● Exercise objective:
Search the material for the string "roller" and copy each line where it occurs.

● Material for this task:
——————

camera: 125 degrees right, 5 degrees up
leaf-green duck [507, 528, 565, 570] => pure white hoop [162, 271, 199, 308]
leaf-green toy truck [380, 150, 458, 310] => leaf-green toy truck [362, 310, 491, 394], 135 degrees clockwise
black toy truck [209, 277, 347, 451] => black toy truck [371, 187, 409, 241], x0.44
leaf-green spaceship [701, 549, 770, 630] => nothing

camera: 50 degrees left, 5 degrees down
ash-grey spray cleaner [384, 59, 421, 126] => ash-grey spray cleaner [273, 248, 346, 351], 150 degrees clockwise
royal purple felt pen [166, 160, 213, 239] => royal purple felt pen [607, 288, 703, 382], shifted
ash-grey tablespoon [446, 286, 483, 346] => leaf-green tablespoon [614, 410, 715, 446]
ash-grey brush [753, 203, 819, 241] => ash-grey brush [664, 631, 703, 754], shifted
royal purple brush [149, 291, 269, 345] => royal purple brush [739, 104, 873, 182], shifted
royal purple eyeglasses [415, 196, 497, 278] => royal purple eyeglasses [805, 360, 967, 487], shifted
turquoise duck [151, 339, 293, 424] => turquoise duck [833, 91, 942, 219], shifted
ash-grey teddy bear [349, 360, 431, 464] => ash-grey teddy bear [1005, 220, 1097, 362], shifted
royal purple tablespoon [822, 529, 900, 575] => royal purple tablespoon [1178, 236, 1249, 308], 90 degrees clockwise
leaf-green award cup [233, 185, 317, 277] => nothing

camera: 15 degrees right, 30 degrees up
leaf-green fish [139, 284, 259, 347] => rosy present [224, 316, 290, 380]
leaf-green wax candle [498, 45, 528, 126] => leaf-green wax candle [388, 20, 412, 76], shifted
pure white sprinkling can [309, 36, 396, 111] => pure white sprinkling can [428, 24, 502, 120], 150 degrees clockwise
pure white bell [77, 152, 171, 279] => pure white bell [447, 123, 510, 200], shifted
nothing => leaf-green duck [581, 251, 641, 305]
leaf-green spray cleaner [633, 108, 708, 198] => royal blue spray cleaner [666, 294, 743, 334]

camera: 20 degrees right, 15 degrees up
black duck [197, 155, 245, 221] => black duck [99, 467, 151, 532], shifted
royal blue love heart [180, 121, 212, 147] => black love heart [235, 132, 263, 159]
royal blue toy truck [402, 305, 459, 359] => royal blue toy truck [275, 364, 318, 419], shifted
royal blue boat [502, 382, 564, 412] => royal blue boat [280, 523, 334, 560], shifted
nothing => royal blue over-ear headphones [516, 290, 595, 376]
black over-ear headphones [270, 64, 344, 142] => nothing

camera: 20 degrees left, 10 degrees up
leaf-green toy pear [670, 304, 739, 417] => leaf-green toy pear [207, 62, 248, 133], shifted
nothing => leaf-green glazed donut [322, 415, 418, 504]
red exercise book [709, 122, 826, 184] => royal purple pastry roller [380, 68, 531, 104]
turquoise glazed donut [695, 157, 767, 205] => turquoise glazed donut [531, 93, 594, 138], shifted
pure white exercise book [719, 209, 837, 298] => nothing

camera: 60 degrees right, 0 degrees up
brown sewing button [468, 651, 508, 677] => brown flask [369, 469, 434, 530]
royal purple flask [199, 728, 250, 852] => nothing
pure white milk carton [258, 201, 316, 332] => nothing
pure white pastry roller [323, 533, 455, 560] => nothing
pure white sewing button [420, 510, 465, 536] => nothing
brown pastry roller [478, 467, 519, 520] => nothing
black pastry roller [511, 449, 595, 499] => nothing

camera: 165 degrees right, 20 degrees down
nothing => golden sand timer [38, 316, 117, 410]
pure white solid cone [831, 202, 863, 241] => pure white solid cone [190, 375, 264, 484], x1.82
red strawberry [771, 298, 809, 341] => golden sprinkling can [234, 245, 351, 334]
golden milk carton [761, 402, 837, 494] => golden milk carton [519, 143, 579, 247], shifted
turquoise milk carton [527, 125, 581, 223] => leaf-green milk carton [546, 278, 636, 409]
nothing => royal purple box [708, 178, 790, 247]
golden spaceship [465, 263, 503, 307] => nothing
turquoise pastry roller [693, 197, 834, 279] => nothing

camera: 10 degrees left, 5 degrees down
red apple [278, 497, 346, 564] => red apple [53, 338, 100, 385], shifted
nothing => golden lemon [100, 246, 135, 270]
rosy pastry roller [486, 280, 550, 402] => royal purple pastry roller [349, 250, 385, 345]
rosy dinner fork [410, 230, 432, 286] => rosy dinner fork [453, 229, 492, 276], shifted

——————

● Finished exercise:
red exercise book [709, 122, 826, 184] => royal purple pastry roller [380, 68, 531, 104]
pure white pastry roller [323, 533, 455, 560] => nothing
brown pastry roller [478, 467, 519, 520] => nothing
black pastry roller [511, 449, 595, 499] => nothing
turquoise pastry roller [693, 197, 834, 279] => nothing
rosy pastry roller [486, 280, 550, 402] => royal purple pastry roller [349, 250, 385, 345]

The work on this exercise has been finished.